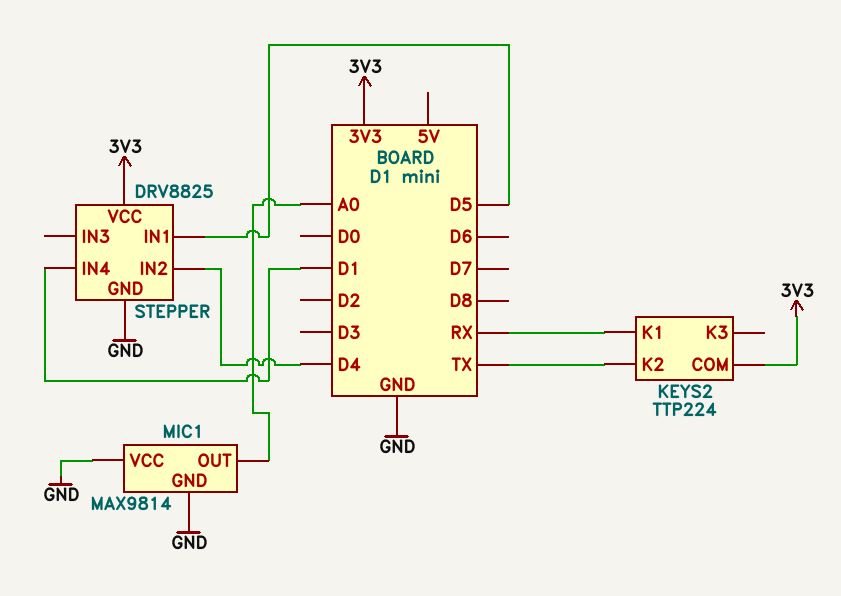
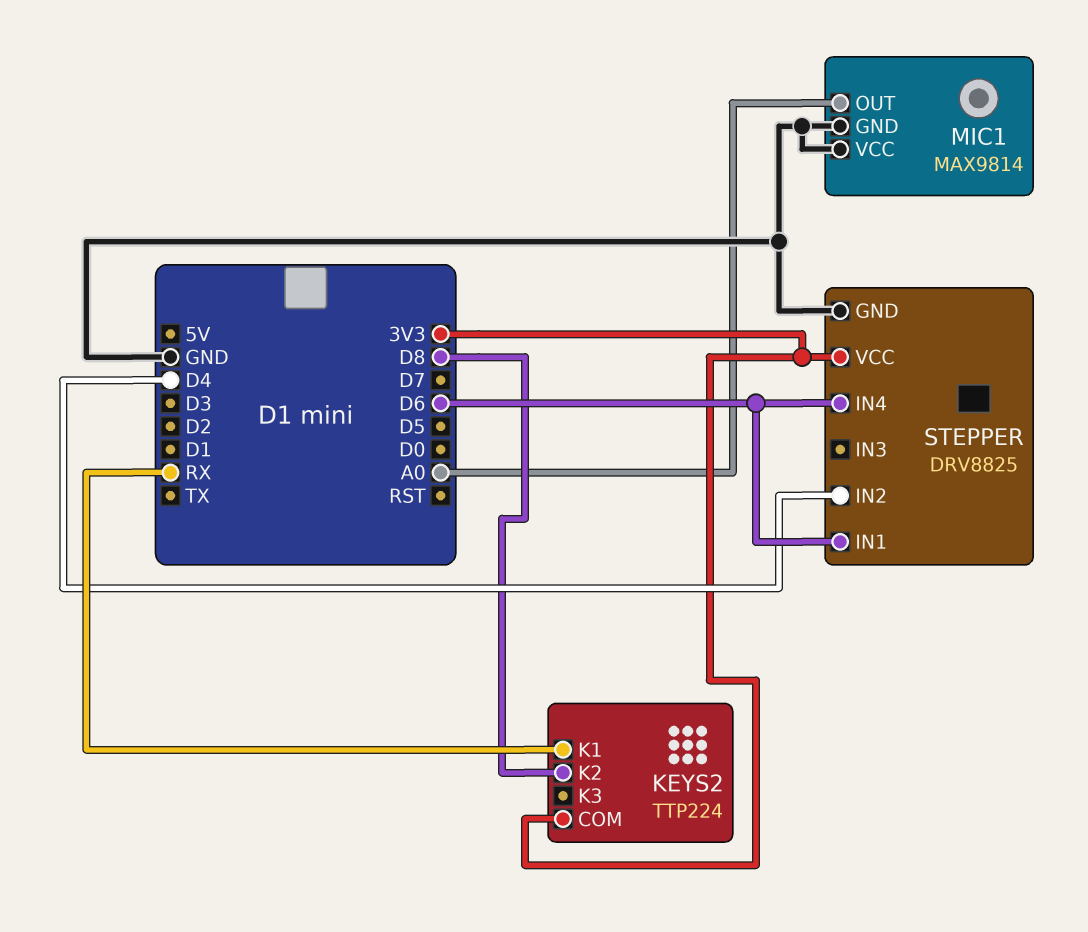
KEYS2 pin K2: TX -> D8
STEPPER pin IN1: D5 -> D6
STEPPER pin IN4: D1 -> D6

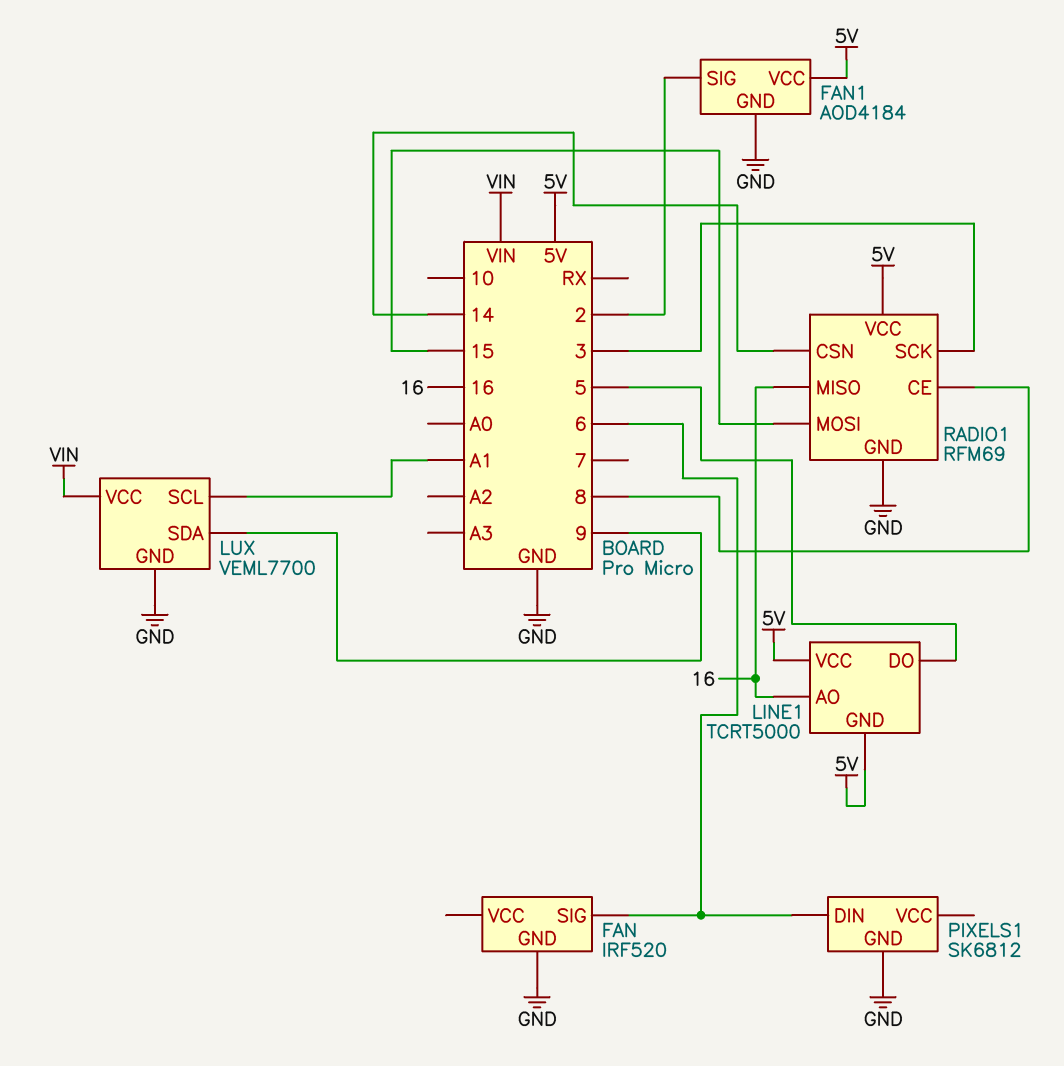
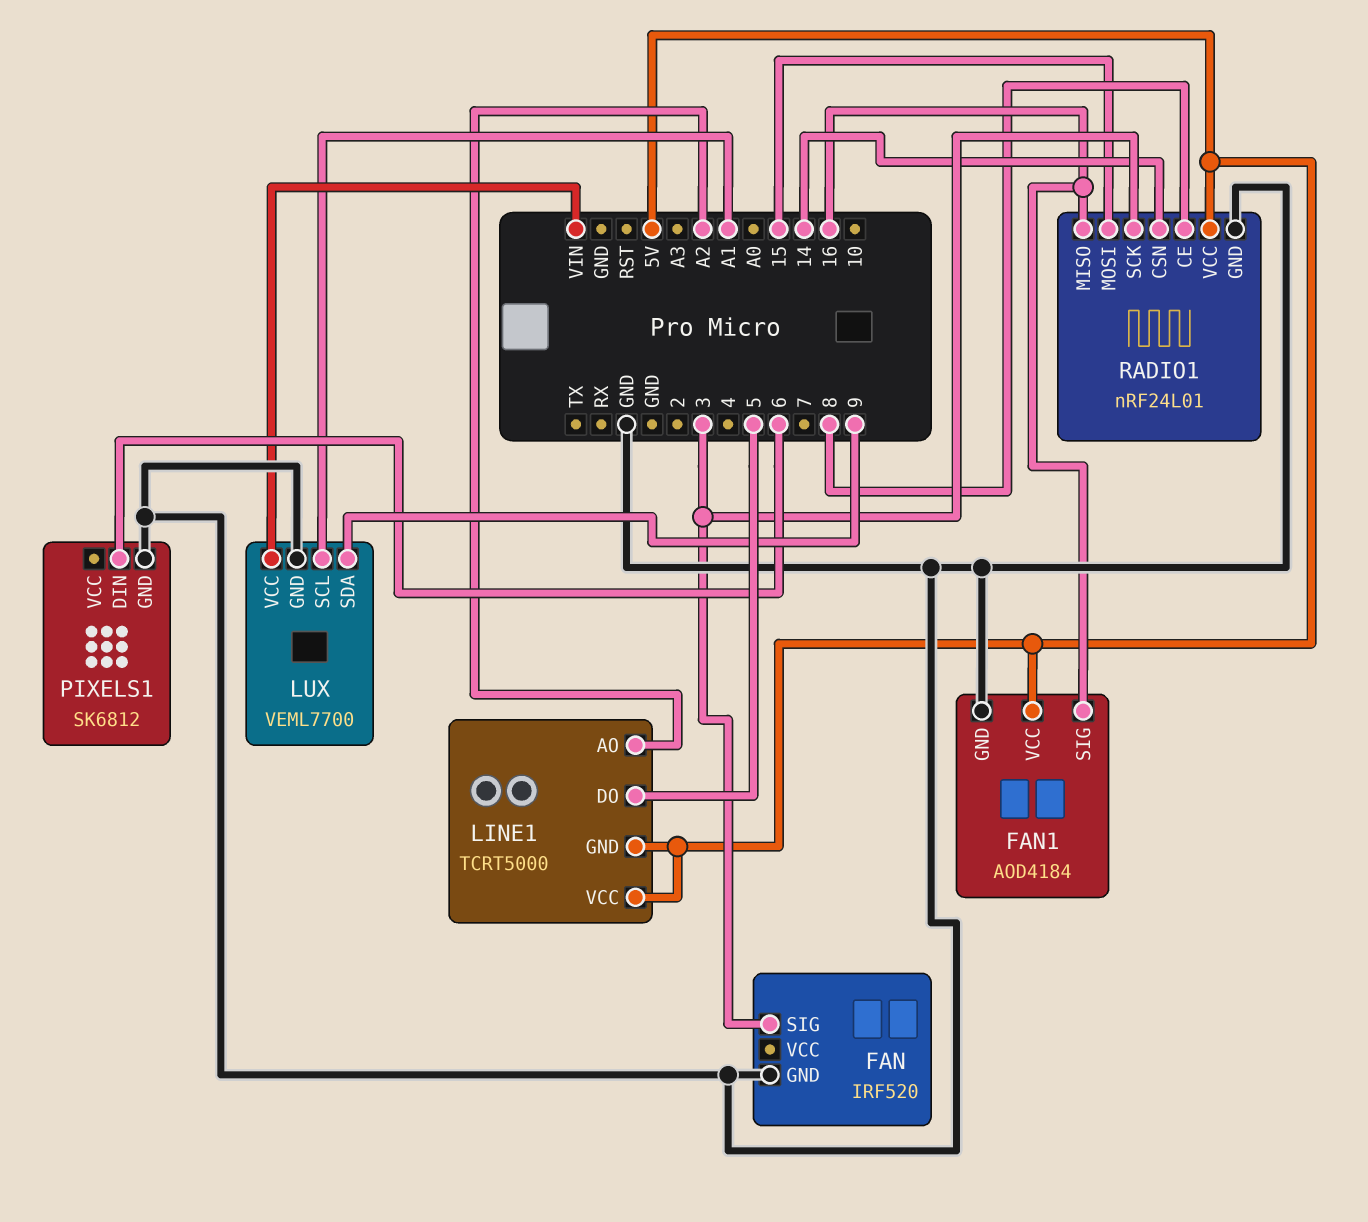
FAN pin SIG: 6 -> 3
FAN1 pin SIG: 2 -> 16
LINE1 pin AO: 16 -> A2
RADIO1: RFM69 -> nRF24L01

§

§ Prompt: Please output the full listing above exactly, minus any pictures.

§ Answer to this problem:
KEYS2 pin K2: TX -> D8
STEPPER pin IN1: D5 -> D6
STEPPER pin IN4: D1 -> D6

FAN pin SIG: 6 -> 3
FAN1 pin SIG: 2 -> 16
LINE1 pin AO: 16 -> A2
RADIO1: RFM69 -> nRF24L01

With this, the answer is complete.